▶ _Exercise objective_
Filter on the word "notebook": copy each matching line from the listing below.

▶ _Entries shown_
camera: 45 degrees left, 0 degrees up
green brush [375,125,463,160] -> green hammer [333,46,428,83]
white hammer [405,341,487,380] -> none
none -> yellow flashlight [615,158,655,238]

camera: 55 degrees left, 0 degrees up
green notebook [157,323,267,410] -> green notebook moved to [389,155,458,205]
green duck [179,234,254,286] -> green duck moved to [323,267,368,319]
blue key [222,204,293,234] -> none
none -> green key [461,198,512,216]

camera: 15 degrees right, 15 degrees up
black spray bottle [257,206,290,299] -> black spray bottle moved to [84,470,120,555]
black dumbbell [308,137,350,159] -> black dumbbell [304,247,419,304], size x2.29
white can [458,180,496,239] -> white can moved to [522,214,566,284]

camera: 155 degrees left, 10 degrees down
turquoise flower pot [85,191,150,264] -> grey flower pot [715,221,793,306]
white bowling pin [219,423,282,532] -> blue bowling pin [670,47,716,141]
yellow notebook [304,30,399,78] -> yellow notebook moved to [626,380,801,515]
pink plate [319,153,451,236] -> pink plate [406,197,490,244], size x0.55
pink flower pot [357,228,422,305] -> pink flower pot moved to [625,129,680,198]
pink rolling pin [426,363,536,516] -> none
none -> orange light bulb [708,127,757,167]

▶ _Task solution_
green notebook [157,323,267,410] -> green notebook moved to [389,155,458,205]
yellow notebook [304,30,399,78] -> yellow notebook moved to [626,380,801,515]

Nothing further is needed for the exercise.